Records for the task Start Marker

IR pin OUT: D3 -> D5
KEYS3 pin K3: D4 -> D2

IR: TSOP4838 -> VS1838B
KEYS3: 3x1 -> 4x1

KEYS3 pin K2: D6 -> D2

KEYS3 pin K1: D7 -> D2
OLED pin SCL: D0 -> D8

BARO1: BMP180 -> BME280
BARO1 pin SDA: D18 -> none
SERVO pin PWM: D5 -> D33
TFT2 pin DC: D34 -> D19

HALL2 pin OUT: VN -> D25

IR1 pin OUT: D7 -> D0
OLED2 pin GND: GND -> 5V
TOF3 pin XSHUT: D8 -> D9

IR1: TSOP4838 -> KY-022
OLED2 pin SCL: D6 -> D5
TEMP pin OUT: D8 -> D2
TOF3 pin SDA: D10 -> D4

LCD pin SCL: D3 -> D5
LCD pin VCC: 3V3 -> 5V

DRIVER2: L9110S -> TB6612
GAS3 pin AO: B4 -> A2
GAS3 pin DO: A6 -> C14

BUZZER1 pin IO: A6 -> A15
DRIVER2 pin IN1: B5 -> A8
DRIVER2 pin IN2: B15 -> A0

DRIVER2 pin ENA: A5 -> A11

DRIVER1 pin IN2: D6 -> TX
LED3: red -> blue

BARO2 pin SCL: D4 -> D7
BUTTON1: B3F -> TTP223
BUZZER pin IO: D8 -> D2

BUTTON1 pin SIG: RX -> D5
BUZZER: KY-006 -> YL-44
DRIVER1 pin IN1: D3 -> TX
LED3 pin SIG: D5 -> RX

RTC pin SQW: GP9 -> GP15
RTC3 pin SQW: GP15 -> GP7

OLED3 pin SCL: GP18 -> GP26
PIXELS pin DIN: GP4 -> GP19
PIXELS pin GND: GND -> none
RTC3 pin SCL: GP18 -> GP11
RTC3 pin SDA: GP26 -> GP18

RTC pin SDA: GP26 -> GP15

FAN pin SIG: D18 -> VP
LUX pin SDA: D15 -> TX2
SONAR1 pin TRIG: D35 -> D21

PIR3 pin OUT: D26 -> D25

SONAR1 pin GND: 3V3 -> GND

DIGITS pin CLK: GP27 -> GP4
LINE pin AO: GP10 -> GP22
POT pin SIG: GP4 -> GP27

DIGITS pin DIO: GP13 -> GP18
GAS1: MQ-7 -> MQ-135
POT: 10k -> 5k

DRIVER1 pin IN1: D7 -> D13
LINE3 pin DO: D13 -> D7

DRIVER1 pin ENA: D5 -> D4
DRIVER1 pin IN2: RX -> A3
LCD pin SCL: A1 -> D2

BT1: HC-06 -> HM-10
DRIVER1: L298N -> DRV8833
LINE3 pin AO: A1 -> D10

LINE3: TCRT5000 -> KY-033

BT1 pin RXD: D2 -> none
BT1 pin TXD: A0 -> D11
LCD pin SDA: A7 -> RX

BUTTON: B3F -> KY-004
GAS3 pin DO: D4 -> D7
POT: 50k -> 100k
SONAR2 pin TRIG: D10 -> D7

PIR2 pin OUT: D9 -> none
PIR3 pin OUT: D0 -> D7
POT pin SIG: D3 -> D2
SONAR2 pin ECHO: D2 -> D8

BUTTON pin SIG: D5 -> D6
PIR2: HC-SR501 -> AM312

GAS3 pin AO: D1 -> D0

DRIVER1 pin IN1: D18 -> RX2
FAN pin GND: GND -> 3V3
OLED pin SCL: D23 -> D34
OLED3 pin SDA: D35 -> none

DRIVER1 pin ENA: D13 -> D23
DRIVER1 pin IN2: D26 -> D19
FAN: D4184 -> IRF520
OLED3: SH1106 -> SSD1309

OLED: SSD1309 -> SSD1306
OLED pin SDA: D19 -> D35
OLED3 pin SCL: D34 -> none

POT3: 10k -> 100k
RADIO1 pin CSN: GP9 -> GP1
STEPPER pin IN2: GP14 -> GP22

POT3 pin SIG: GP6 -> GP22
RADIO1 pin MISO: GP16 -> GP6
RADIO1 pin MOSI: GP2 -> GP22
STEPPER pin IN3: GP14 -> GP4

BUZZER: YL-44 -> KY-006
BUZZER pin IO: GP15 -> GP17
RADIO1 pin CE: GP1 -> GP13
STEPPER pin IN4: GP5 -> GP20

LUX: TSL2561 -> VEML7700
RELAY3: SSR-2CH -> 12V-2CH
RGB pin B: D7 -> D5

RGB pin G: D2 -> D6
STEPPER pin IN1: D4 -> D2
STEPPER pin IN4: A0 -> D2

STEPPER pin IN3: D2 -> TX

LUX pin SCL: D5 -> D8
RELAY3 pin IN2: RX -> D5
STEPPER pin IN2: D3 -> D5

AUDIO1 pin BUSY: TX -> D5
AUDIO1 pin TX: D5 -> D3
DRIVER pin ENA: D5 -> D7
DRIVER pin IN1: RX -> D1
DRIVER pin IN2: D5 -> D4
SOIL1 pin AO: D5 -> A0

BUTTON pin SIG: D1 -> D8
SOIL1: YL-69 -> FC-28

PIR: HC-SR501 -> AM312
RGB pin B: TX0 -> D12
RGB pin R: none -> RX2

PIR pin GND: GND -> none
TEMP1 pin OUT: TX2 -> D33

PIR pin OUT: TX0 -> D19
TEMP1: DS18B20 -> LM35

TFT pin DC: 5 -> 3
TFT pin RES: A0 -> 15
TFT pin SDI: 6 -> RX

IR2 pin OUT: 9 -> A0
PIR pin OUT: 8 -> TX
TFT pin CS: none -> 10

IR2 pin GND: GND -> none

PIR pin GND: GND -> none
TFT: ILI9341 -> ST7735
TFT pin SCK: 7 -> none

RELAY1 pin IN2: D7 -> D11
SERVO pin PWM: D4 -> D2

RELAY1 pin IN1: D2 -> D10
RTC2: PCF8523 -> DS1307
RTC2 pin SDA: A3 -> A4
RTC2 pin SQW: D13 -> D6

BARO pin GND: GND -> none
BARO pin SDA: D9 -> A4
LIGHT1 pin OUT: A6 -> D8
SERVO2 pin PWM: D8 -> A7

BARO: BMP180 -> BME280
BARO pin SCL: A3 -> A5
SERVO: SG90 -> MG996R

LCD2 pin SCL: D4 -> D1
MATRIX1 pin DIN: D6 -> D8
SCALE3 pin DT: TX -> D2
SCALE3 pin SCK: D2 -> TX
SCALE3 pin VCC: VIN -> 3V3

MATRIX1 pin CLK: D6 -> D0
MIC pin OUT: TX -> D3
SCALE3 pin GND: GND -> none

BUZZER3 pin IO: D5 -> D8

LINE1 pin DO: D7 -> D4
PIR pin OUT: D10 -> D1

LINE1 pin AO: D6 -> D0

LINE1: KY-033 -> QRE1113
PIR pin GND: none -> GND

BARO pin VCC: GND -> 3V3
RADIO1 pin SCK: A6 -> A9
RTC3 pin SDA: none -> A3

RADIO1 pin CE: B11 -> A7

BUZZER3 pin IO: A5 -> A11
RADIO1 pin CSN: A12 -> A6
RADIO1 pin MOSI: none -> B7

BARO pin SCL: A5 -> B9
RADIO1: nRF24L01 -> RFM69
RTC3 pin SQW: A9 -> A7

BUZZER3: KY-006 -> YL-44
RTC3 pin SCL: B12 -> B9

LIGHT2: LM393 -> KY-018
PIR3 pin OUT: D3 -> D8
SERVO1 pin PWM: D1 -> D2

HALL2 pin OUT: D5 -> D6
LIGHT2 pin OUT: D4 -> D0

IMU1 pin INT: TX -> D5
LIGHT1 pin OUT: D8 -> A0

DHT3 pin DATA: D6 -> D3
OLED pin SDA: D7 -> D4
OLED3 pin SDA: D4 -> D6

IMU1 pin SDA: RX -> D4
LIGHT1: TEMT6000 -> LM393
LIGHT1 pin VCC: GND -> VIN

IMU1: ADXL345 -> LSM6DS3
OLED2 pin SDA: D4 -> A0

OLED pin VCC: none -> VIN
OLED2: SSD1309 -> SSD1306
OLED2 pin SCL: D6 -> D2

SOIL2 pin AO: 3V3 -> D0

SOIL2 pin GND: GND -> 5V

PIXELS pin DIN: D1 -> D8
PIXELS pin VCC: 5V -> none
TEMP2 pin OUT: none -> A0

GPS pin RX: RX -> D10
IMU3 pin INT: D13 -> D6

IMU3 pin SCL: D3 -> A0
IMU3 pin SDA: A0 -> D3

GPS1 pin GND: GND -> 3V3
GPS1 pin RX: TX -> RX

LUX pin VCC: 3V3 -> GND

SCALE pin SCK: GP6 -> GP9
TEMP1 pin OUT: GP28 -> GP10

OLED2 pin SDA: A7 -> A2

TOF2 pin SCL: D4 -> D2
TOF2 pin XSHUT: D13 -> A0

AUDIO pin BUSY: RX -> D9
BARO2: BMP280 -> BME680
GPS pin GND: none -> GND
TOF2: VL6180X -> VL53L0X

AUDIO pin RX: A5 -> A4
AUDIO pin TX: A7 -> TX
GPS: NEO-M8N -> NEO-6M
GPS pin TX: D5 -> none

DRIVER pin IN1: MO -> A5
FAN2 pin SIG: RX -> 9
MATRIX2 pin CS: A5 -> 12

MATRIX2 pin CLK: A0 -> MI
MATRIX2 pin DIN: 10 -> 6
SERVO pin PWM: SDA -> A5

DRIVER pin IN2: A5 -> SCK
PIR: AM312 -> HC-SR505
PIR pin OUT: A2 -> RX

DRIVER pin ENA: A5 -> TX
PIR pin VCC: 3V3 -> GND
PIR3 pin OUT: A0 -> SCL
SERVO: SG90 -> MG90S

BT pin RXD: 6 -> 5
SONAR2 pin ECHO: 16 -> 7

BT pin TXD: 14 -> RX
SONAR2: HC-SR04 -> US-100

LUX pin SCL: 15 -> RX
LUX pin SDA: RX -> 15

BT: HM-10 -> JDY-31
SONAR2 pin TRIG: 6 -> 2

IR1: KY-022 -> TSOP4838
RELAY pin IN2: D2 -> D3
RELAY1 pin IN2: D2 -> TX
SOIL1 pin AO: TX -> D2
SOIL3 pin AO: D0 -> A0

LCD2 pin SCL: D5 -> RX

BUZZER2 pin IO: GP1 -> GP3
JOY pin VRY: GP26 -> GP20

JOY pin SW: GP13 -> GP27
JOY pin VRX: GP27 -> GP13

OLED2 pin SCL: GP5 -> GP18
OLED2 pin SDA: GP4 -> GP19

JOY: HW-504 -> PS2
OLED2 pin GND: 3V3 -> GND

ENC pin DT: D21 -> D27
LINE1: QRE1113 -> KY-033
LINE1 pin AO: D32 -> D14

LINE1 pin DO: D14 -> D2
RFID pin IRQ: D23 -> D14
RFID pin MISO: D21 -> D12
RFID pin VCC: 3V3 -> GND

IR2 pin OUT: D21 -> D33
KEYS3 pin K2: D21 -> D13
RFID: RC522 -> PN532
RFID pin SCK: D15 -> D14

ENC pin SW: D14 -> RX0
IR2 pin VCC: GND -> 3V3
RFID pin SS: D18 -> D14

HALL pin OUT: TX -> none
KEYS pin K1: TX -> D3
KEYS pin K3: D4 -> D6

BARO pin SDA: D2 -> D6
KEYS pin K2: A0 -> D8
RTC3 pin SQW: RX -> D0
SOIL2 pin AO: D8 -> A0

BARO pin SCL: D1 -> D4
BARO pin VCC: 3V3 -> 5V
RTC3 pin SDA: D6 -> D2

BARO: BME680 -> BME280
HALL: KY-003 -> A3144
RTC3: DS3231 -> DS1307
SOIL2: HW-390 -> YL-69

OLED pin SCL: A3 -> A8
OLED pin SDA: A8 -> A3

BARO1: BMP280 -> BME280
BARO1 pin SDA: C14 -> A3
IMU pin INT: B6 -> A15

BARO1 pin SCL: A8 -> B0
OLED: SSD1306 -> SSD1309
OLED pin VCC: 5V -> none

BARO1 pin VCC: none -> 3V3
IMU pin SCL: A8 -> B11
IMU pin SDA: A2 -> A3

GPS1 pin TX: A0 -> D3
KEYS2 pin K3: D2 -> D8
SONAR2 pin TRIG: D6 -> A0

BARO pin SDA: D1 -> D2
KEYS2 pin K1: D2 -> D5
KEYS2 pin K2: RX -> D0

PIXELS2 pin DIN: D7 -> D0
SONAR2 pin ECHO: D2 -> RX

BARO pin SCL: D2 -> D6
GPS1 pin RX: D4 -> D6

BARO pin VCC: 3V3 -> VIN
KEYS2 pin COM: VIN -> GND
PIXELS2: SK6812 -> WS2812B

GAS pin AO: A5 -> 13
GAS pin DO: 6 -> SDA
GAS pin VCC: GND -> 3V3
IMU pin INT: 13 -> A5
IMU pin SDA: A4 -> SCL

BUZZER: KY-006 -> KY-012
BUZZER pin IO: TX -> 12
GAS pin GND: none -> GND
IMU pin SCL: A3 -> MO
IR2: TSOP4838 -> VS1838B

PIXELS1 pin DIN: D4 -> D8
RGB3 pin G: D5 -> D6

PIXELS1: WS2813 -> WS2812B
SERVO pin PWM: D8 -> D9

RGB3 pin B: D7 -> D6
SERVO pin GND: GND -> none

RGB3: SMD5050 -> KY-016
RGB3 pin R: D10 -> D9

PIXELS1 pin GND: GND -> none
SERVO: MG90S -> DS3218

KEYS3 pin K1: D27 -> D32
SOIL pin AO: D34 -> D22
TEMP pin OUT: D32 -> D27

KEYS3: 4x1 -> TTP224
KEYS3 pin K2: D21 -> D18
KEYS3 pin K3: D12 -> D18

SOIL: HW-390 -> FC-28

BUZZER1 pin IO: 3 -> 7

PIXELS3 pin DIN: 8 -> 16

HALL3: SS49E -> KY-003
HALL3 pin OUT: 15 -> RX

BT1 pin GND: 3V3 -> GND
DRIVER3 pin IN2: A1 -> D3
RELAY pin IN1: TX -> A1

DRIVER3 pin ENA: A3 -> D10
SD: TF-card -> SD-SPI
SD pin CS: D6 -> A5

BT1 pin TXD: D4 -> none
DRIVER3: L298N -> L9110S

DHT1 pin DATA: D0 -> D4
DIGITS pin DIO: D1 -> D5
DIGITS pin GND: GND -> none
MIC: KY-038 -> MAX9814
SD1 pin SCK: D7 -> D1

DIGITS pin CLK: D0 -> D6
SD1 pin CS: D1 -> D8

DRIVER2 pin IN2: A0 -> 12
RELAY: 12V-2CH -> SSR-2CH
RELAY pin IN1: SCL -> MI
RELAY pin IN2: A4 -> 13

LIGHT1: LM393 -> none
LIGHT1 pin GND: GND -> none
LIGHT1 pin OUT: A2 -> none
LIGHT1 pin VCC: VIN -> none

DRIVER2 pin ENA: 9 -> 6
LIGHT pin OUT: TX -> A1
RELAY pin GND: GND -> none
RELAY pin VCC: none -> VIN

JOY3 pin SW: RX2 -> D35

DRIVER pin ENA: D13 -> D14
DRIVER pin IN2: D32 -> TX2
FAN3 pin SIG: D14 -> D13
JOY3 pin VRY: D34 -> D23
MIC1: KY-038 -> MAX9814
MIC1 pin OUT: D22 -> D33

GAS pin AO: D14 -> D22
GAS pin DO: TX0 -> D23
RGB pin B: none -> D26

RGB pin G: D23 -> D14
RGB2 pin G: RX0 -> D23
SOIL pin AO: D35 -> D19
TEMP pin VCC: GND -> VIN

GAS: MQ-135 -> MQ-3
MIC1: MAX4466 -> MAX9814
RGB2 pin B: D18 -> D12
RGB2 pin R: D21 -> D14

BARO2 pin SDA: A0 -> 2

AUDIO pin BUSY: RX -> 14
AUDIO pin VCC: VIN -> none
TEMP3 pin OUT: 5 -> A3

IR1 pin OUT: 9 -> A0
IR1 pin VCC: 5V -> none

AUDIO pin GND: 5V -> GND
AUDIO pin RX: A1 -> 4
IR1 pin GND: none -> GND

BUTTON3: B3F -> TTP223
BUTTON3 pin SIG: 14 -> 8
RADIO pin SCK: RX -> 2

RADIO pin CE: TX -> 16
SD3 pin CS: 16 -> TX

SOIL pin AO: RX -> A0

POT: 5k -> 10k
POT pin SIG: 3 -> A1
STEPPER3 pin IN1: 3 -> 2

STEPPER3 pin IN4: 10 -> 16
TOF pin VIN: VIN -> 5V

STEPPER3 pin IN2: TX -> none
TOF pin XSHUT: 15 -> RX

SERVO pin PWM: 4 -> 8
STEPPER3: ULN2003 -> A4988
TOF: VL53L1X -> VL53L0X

Records for the task End Marker

Task item → Take the stretch of lines above from the one containing "SERVO pin PWM: SDA -> A5" through the one containing "KEYS pin K3: D4 -> D6" and repeat it exactly, adding no other line.

Answer box →
SERVO pin PWM: SDA -> A5

DRIVER pin IN2: A5 -> SCK
PIR: AM312 -> HC-SR505
PIR pin OUT: A2 -> RX

DRIVER pin ENA: A5 -> TX
PIR pin VCC: 3V3 -> GND
PIR3 pin OUT: A0 -> SCL
SERVO: SG90 -> MG90S

BT pin RXD: 6 -> 5
SONAR2 pin ECHO: 16 -> 7

BT pin TXD: 14 -> RX
SONAR2: HC-SR04 -> US-100

LUX pin SCL: 15 -> RX
LUX pin SDA: RX -> 15

BT: HM-10 -> JDY-31
SONAR2 pin TRIG: 6 -> 2

IR1: KY-022 -> TSOP4838
RELAY pin IN2: D2 -> D3
RELAY1 pin IN2: D2 -> TX
SOIL1 pin AO: TX -> D2
SOIL3 pin AO: D0 -> A0

LCD2 pin SCL: D5 -> RX

BUZZER2 pin IO: GP1 -> GP3
JOY pin VRY: GP26 -> GP20

JOY pin SW: GP13 -> GP27
JOY pin VRX: GP27 -> GP13

OLED2 pin SCL: GP5 -> GP18
OLED2 pin SDA: GP4 -> GP19

JOY: HW-504 -> PS2
OLED2 pin GND: 3V3 -> GND

ENC pin DT: D21 -> D27
LINE1: QRE1113 -> KY-033
LINE1 pin AO: D32 -> D14

LINE1 pin DO: D14 -> D2
RFID pin IRQ: D23 -> D14
RFID pin MISO: D21 -> D12
RFID pin VCC: 3V3 -> GND

IR2 pin OUT: D21 -> D33
KEYS3 pin K2: D21 -> D13
RFID: RC522 -> PN532
RFID pin SCK: D15 -> D14

ENC pin SW: D14 -> RX0
IR2 pin VCC: GND -> 3V3
RFID pin SS: D18 -> D14

HALL pin OUT: TX -> none
KEYS pin K1: TX -> D3
KEYS pin K3: D4 -> D6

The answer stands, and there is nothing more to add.